Dataset content:
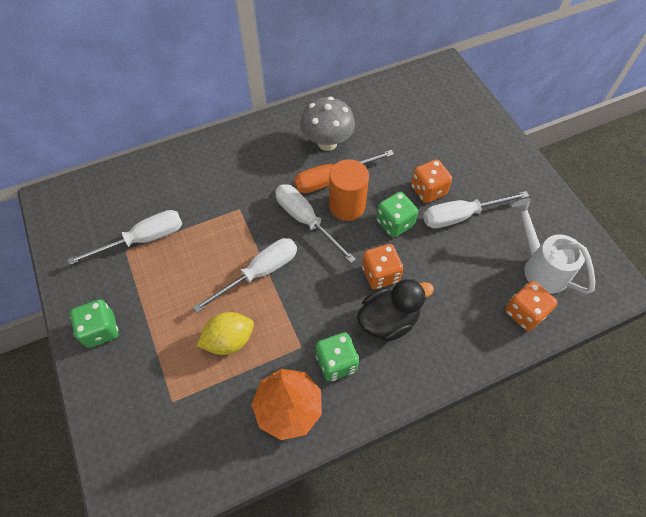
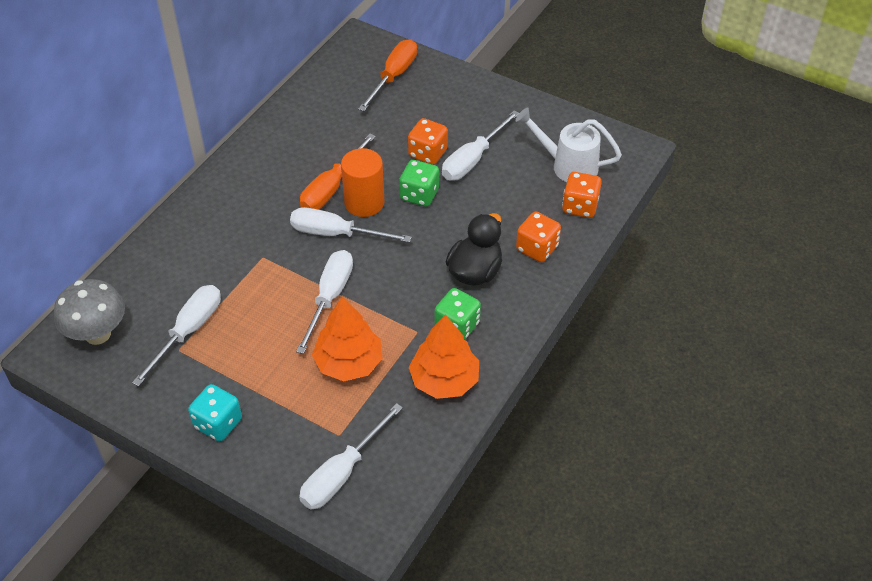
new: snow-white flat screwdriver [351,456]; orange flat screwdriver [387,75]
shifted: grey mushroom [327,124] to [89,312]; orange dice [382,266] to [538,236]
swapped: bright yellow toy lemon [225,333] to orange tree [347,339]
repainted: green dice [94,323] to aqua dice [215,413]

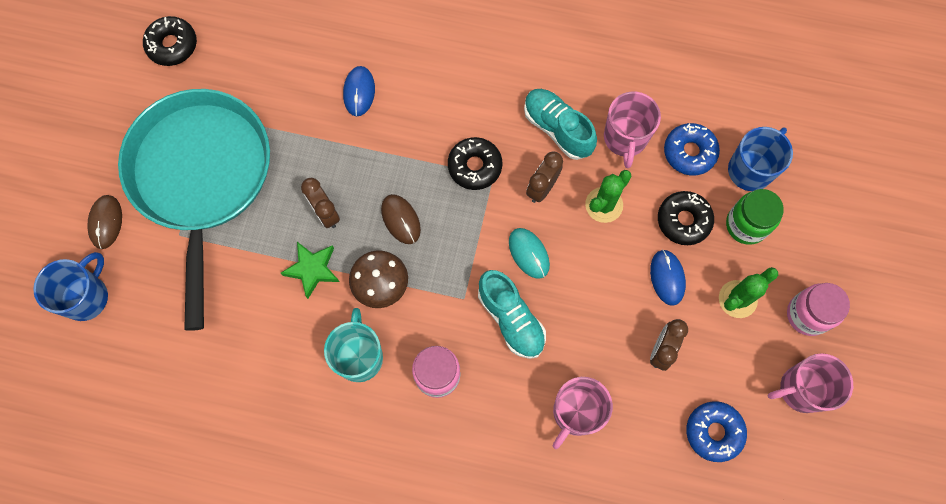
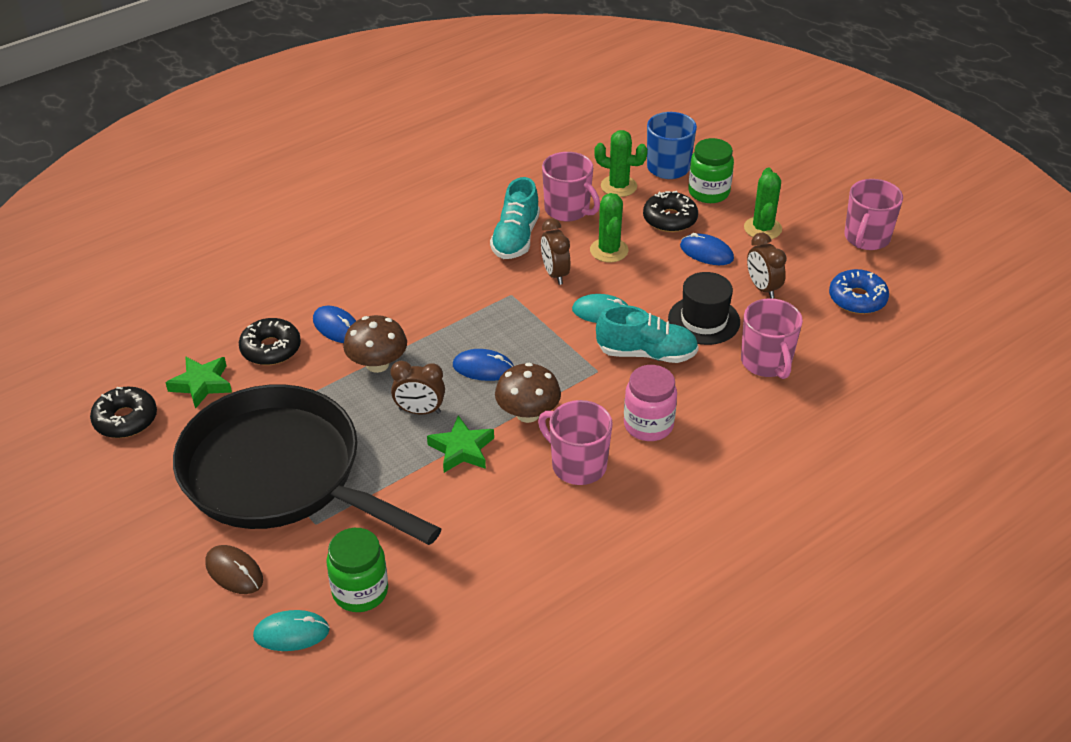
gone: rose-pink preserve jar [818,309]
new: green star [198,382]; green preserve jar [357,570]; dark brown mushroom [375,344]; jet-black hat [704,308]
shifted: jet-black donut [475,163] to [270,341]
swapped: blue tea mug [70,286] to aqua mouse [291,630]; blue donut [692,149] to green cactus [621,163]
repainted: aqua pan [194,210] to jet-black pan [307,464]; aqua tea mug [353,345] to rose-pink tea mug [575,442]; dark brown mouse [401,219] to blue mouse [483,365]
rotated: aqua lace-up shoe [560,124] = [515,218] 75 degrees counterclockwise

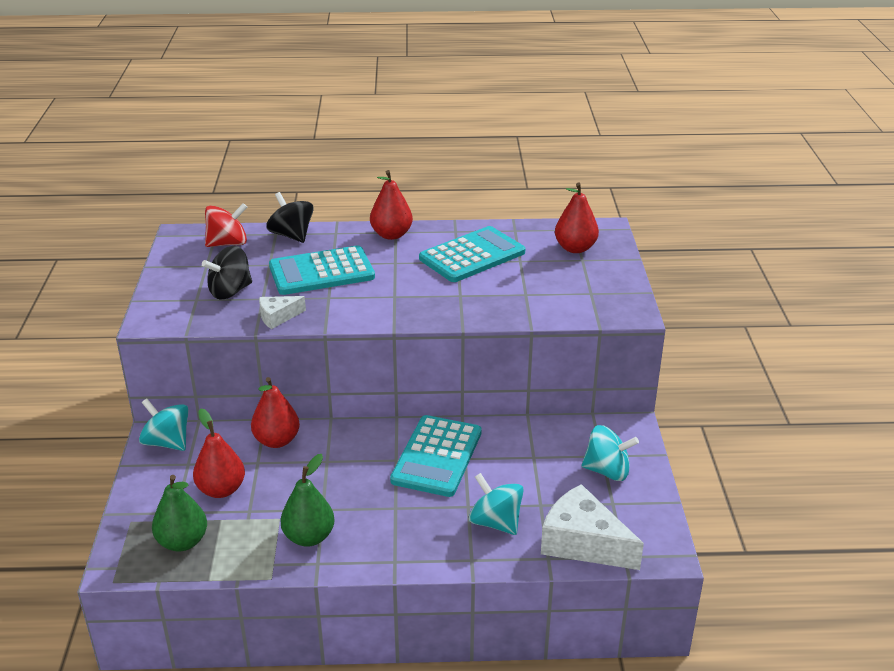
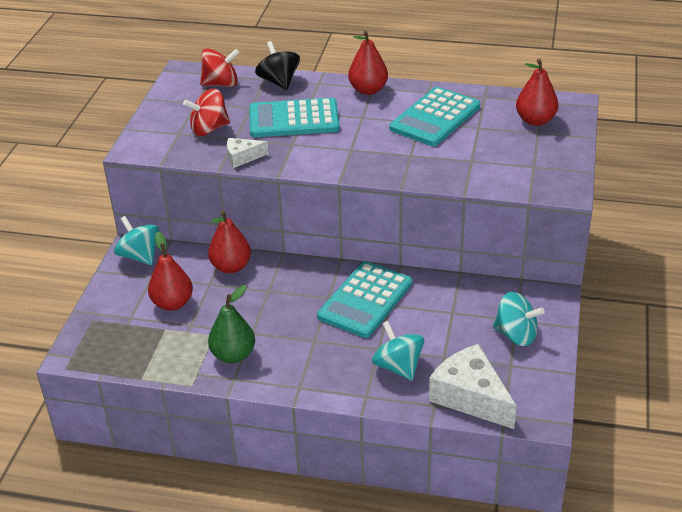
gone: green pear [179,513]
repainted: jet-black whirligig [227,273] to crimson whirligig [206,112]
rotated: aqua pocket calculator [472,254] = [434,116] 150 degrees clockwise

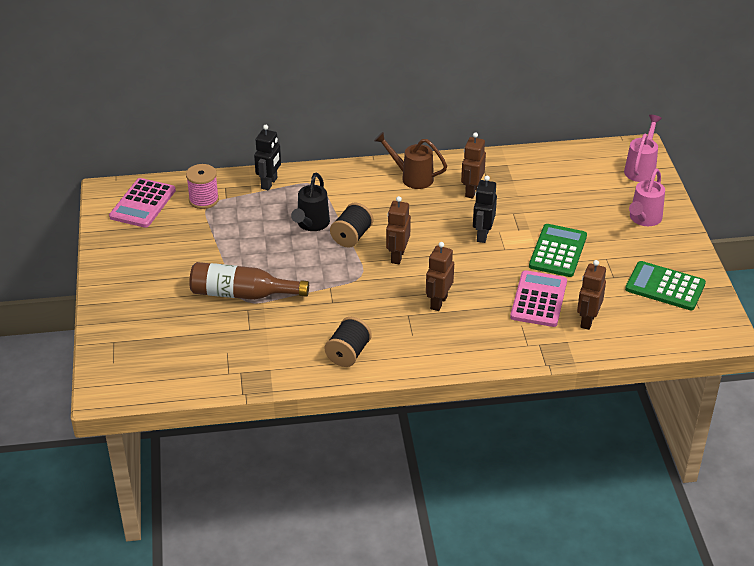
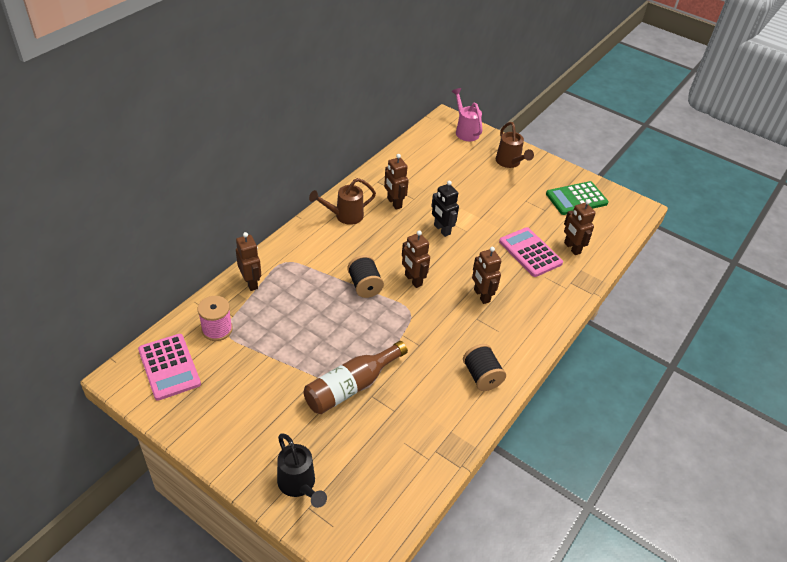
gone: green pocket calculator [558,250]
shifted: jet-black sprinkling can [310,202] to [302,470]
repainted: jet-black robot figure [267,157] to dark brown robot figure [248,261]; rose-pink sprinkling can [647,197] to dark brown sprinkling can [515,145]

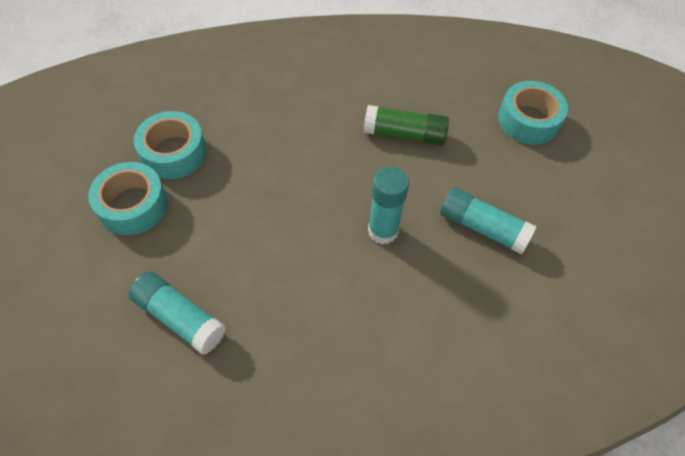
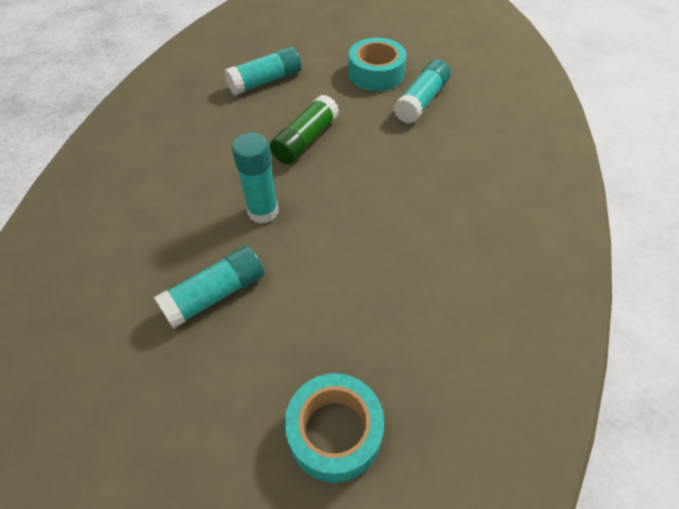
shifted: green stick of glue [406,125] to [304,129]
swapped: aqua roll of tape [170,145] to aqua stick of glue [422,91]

Assignment: From the first line to the last, retype the data exactly, without images.

Answer box:
new: snow-white flat screwdriver [351,456]; orange flat screwdriver [387,75]
shifted: grey mushroom [327,124] to [89,312]; orange dice [382,266] to [538,236]
swapped: bright yellow toy lemon [225,333] to orange tree [347,339]
repainted: green dice [94,323] to aqua dice [215,413]

gone: rose-pink preserve jar [818,309]
new: green star [198,382]; green preserve jar [357,570]; dark brown mushroom [375,344]; jet-black hat [704,308]
shifted: jet-black donut [475,163] to [270,341]
swapped: blue tea mug [70,286] to aqua mouse [291,630]; blue donut [692,149] to green cactus [621,163]
repainted: aqua pan [194,210] to jet-black pan [307,464]; aqua tea mug [353,345] to rose-pink tea mug [575,442]; dark brown mouse [401,219] to blue mouse [483,365]
rotated: aqua lace-up shoe [560,124] = [515,218] 75 degrees counterclockwise

gone: green pear [179,513]
repainted: jet-black whirligig [227,273] to crimson whirligig [206,112]
rotated: aqua pocket calculator [472,254] = [434,116] 150 degrees clockwise

gone: green pocket calculator [558,250]
shifted: jet-black sprinkling can [310,202] to [302,470]
repainted: jet-black robot figure [267,157] to dark brown robot figure [248,261]; rose-pink sprinkling can [647,197] to dark brown sprinkling can [515,145]

shifted: green stick of glue [406,125] to [304,129]
swapped: aqua roll of tape [170,145] to aqua stick of glue [422,91]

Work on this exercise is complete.